_GOAL:_ Copy every line of text in the material below without changing a character, and leave out the pictures.

_RECORD SET:_
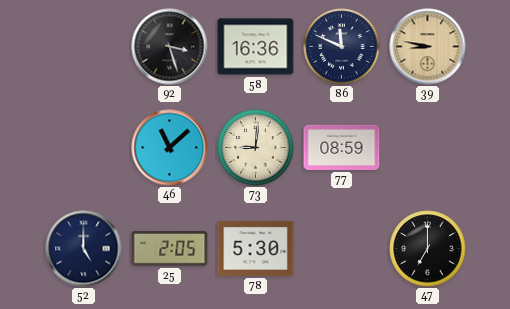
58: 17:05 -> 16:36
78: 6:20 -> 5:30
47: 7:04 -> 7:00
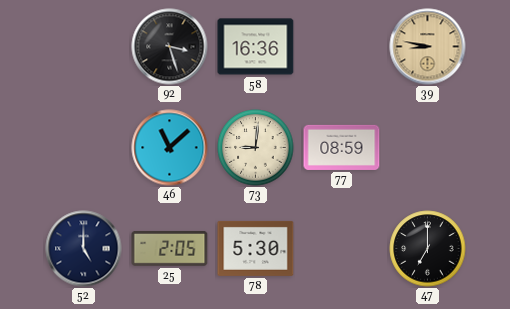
86: 11:49 -> none
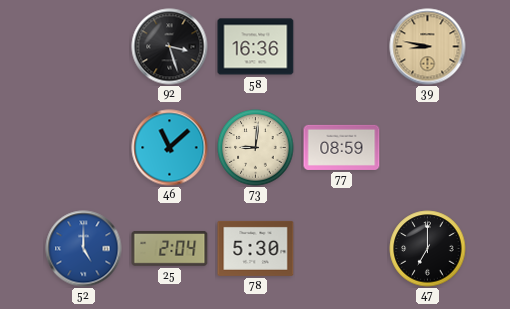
52 dial: navy -> blue
25: 2:05 -> 2:04
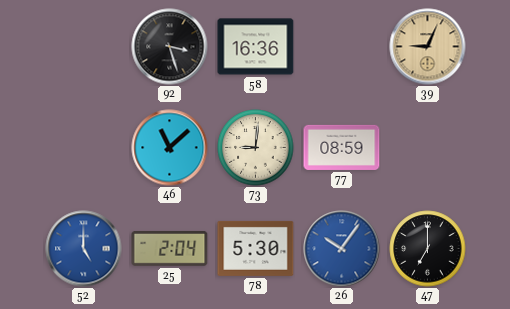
39: 8:47 -> 9:04
26: none -> 10:06
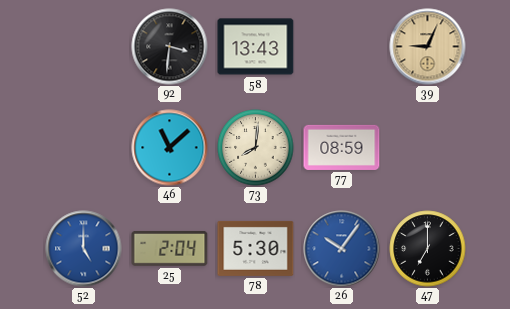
92: 3:27 -> 3:31
58: 16:36 -> 13:43
73: 9:01 -> 8:01
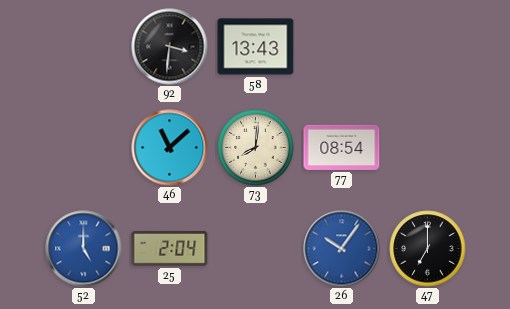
39: 9:04 -> none
77: 08:59 -> 08:54
78: 5:30 -> none
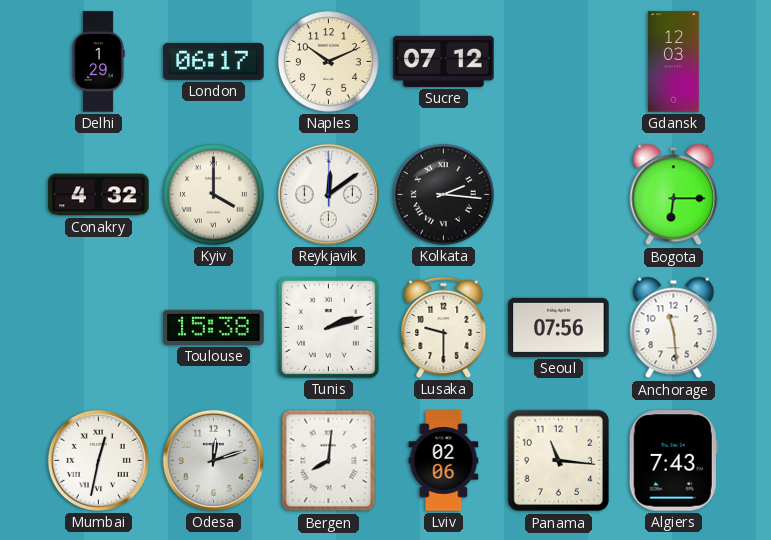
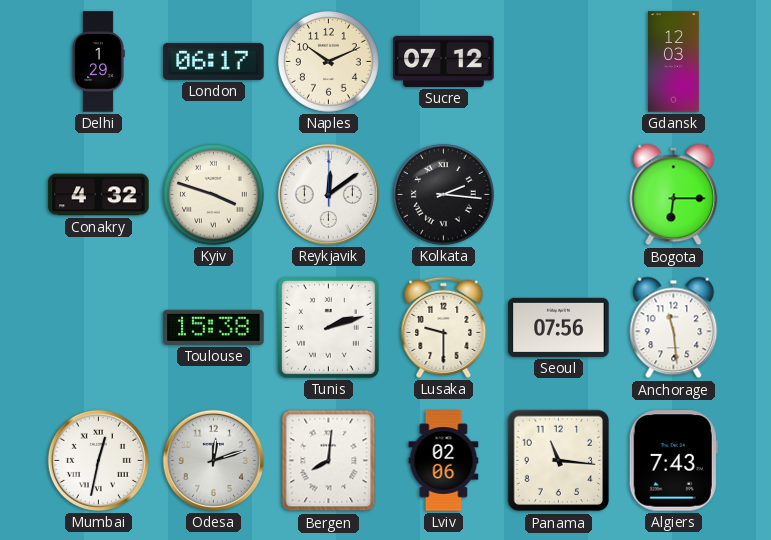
Kyiv: 4:00 -> 3:48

_RESULT OF THE TASK:_
58: 17:05 -> 16:36
78: 6:20 -> 5:30
47: 7:04 -> 7:00
86: 11:49 -> none
52 dial: navy -> blue
25: 2:05 -> 2:04
39: 8:47 -> 9:04
26: none -> 10:06
92: 3:27 -> 3:31
58: 16:36 -> 13:43
73: 9:01 -> 8:01
39: 9:04 -> none
77: 08:59 -> 08:54
78: 5:30 -> none
Kyiv: 4:00 -> 3:48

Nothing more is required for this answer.